─── Supplied records ───

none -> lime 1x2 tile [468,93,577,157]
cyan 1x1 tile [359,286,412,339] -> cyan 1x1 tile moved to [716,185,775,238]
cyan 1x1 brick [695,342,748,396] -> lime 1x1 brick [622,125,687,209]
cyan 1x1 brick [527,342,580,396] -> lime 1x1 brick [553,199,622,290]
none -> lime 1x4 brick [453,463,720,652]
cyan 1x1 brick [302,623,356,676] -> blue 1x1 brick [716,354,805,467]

───
─── Supplied records ───

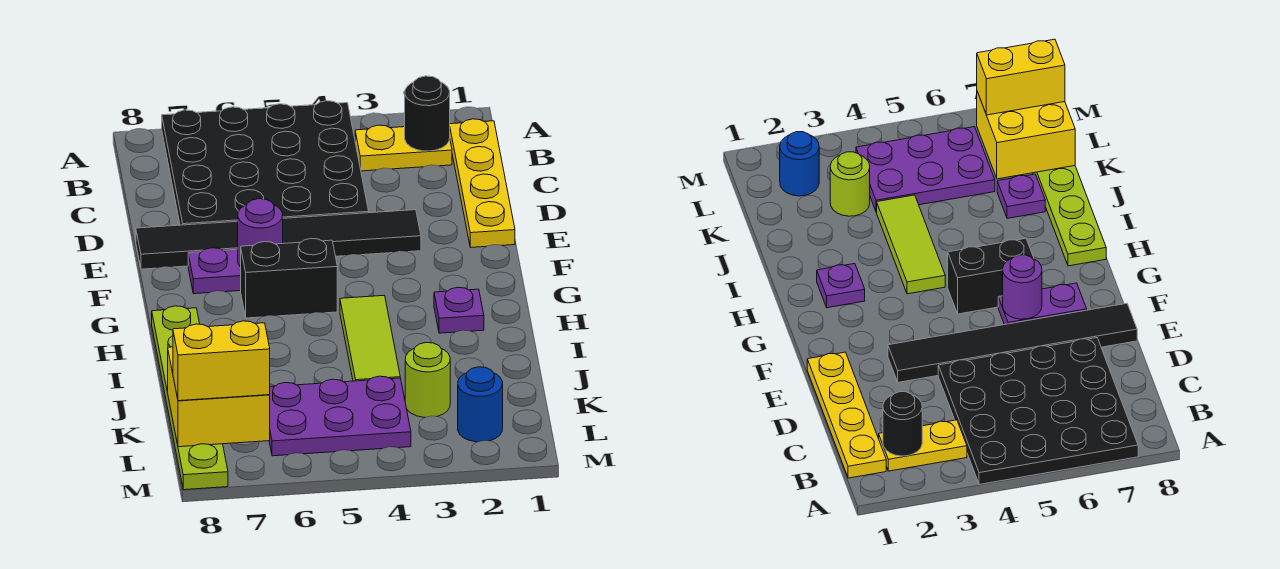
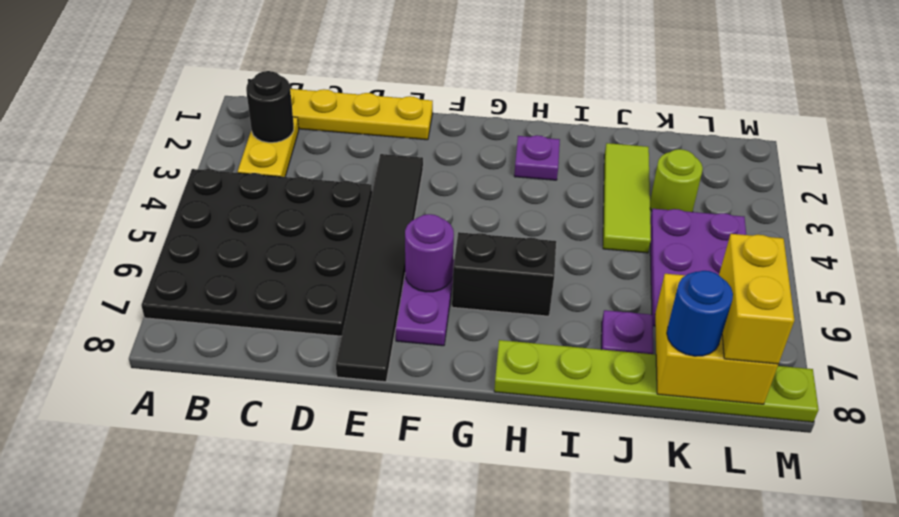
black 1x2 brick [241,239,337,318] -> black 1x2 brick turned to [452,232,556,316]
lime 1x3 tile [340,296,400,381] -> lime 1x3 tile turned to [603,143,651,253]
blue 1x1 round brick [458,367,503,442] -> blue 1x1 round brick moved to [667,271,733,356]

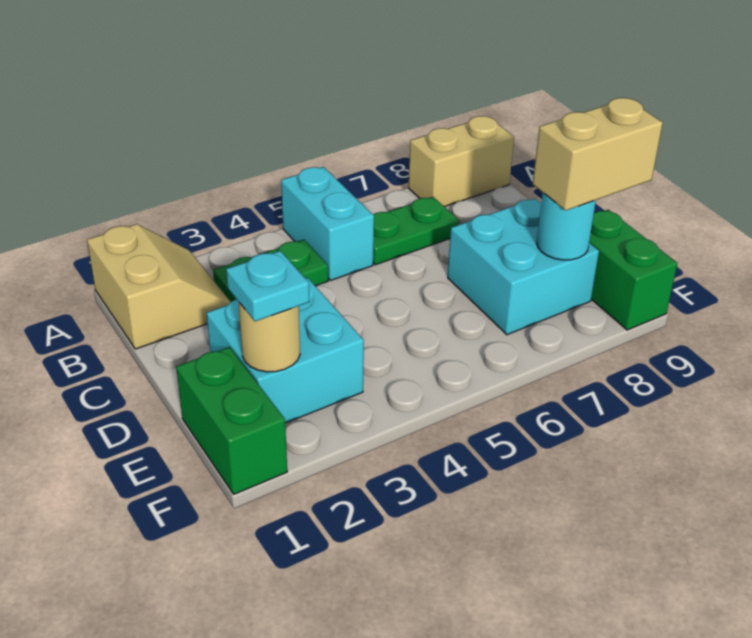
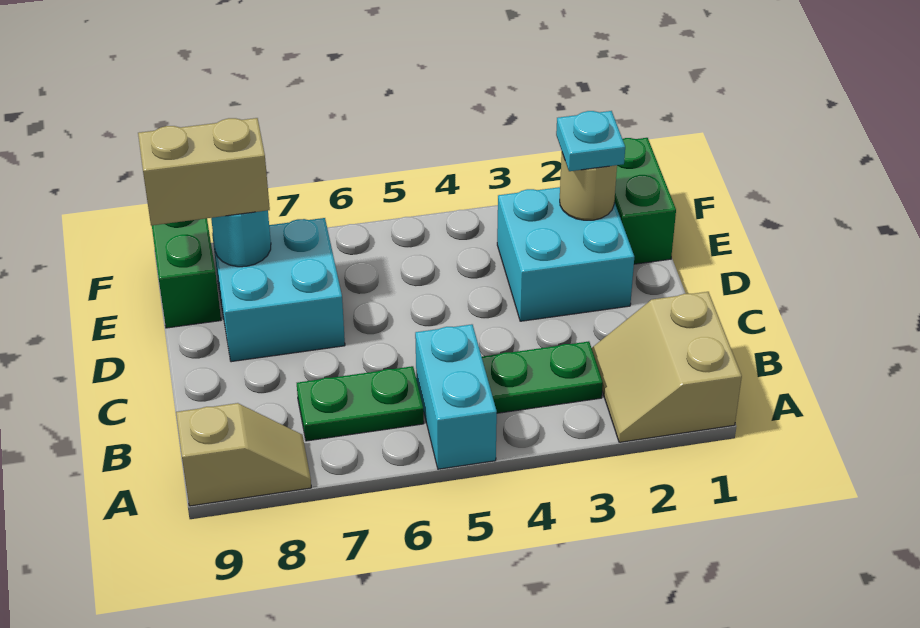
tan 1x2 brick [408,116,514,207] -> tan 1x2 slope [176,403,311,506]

───

→ **What needs to be done**
Return every line from the entries above that includes the word "lime".

→ **Written solution**
none -> lime 1x2 tile [468,93,577,157]
cyan 1x1 brick [695,342,748,396] -> lime 1x1 brick [622,125,687,209]
cyan 1x1 brick [527,342,580,396] -> lime 1x1 brick [553,199,622,290]
none -> lime 1x4 brick [453,463,720,652]
lime 1x3 tile [340,296,400,381] -> lime 1x3 tile turned to [603,143,651,253]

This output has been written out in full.